** Opening Material shown block **
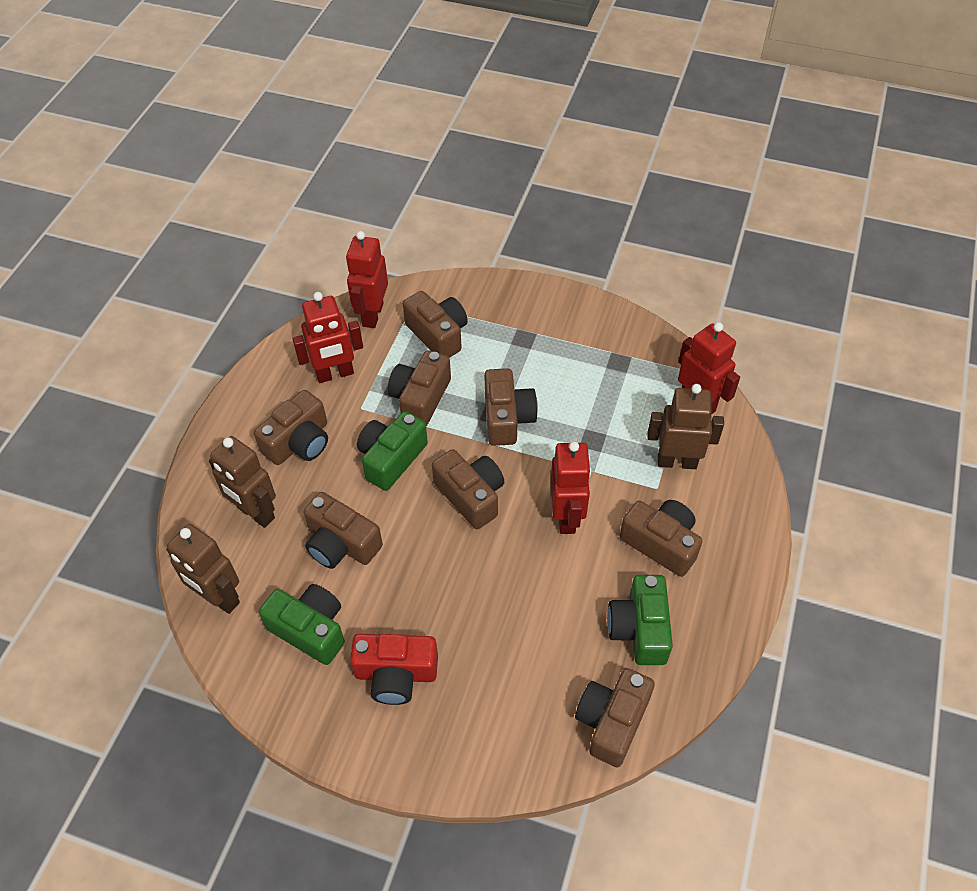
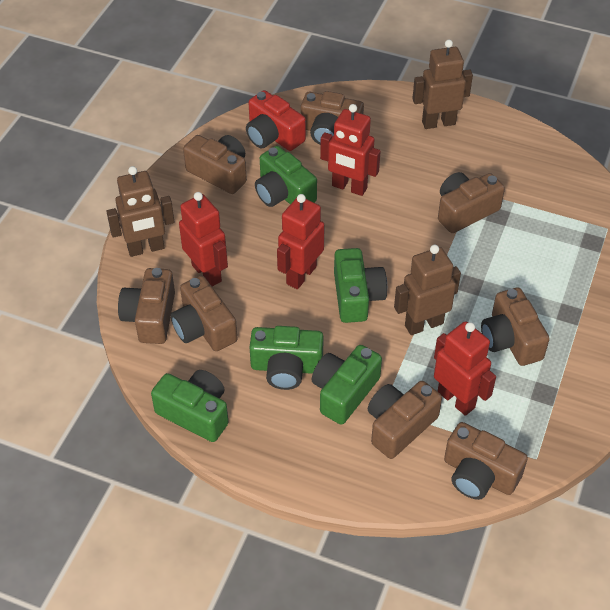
green camera: 3 -> 5

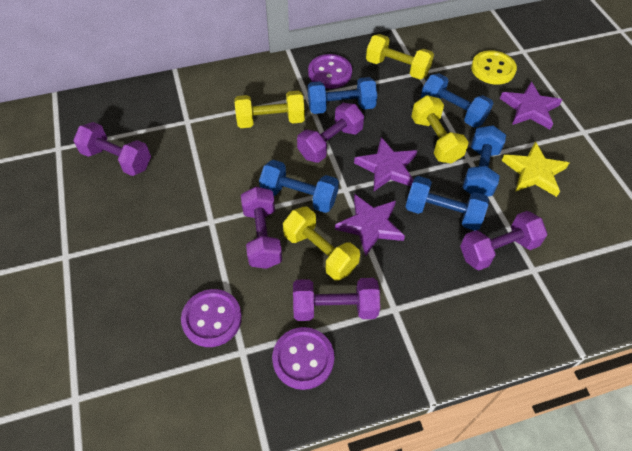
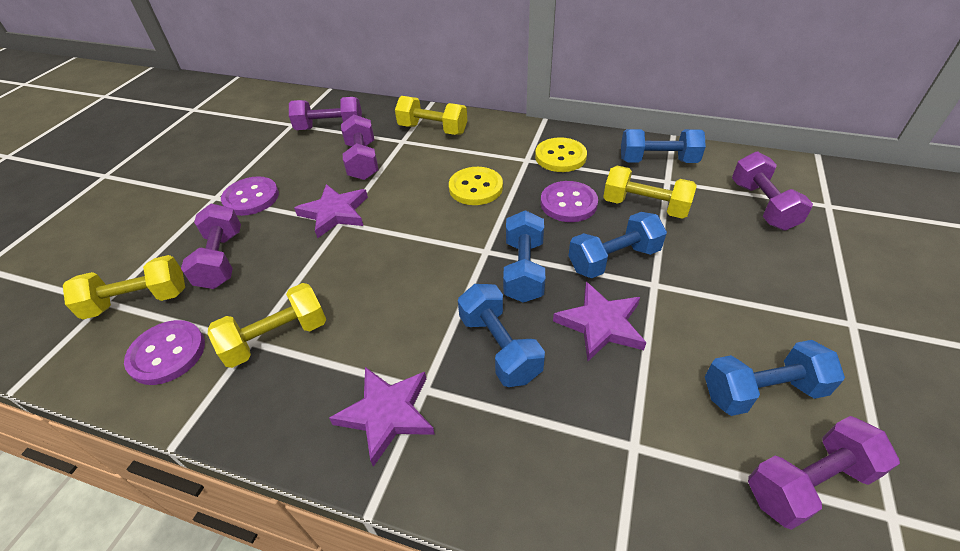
yellow button: 1 -> 2
yellow star: 1 -> 0

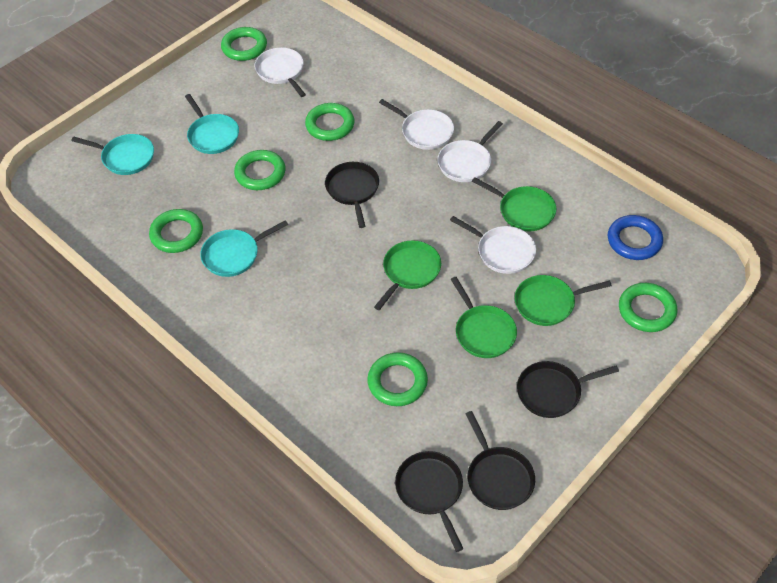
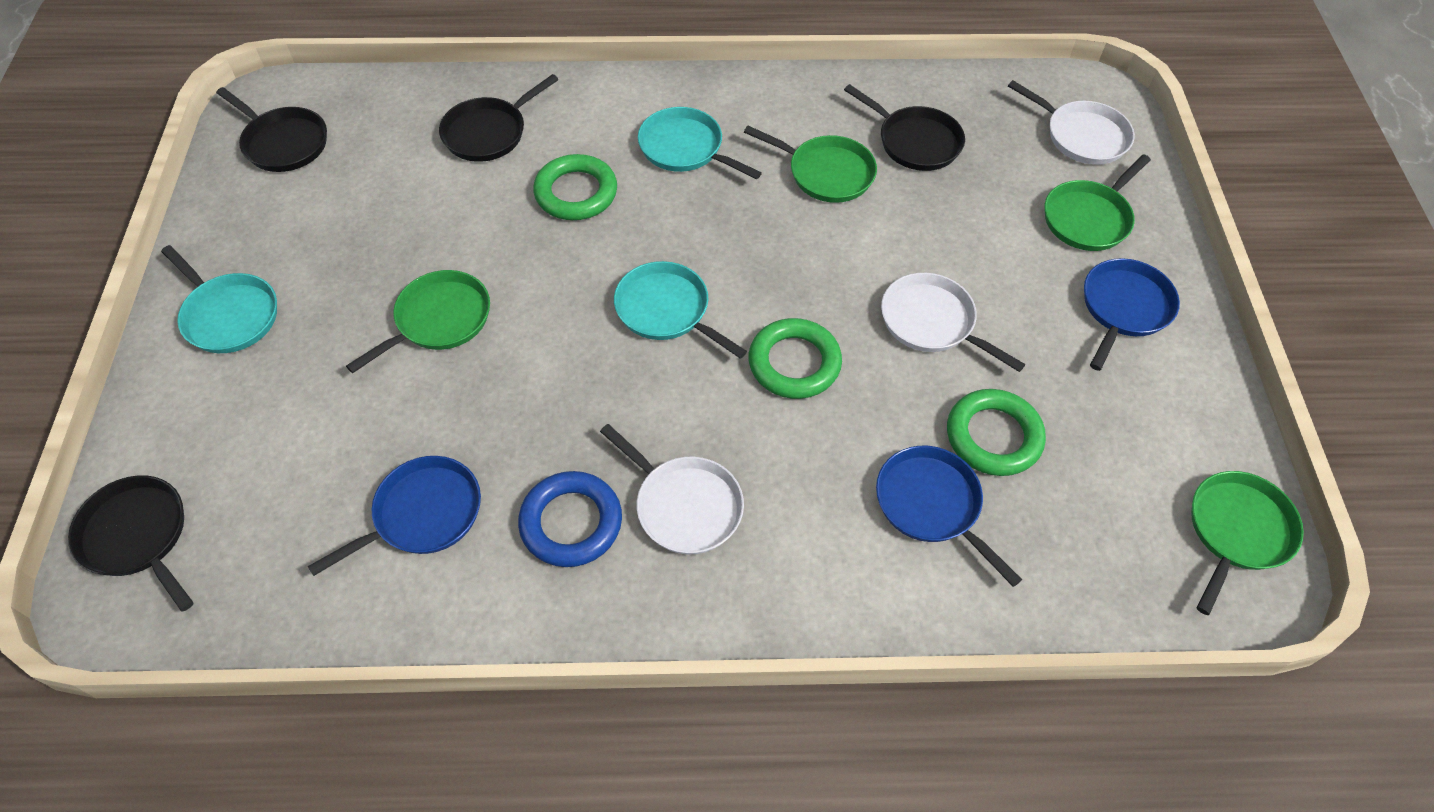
blue pan: 0 -> 3
green ring: 6 -> 3
white pan: 4 -> 3

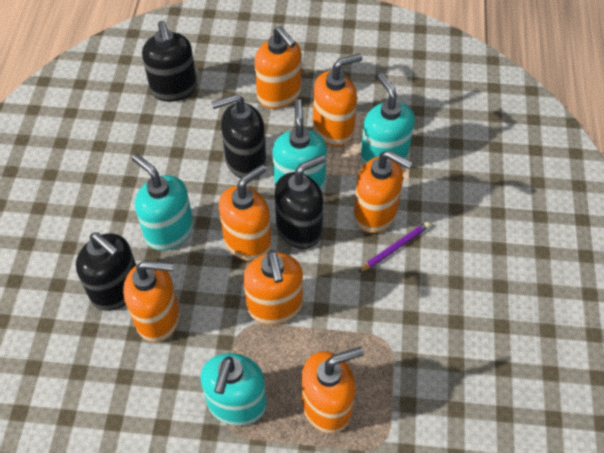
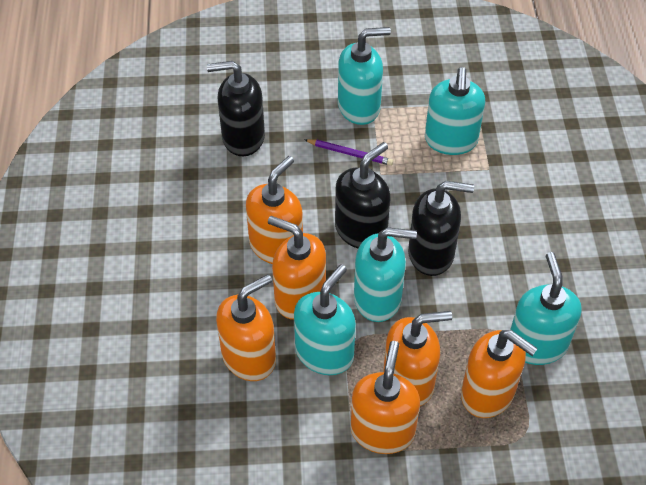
black soap dispenser: 4 -> 3
orange soap dispenser: 7 -> 6
turquoise soap dispenser: 4 -> 5

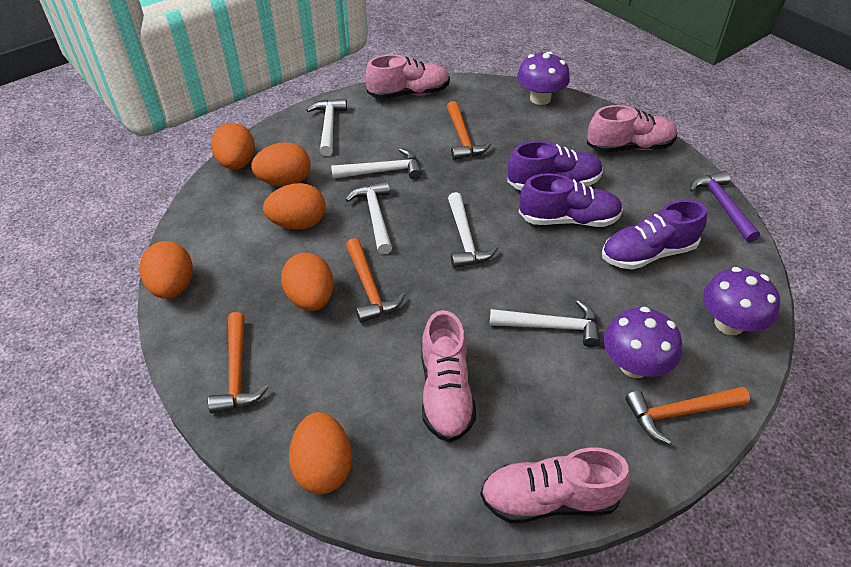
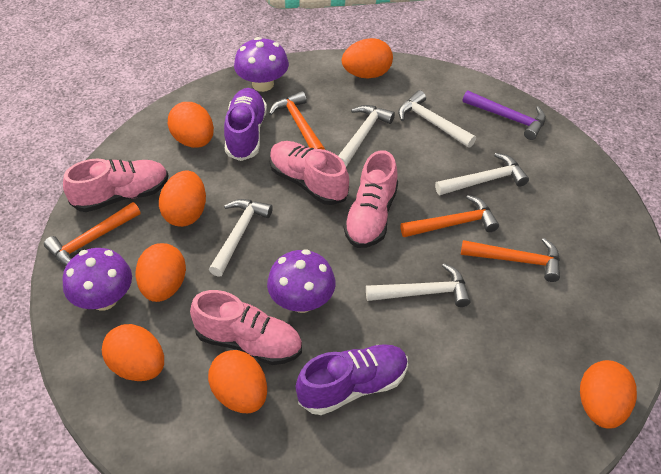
orange egg: 6 -> 7
purple shoe: 3 -> 2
** Closing Material shown block **
*What to produce*: Look for the word "dispenser" in every line of the records. State how many lines contain it, and write only the number.

*Written response*: 3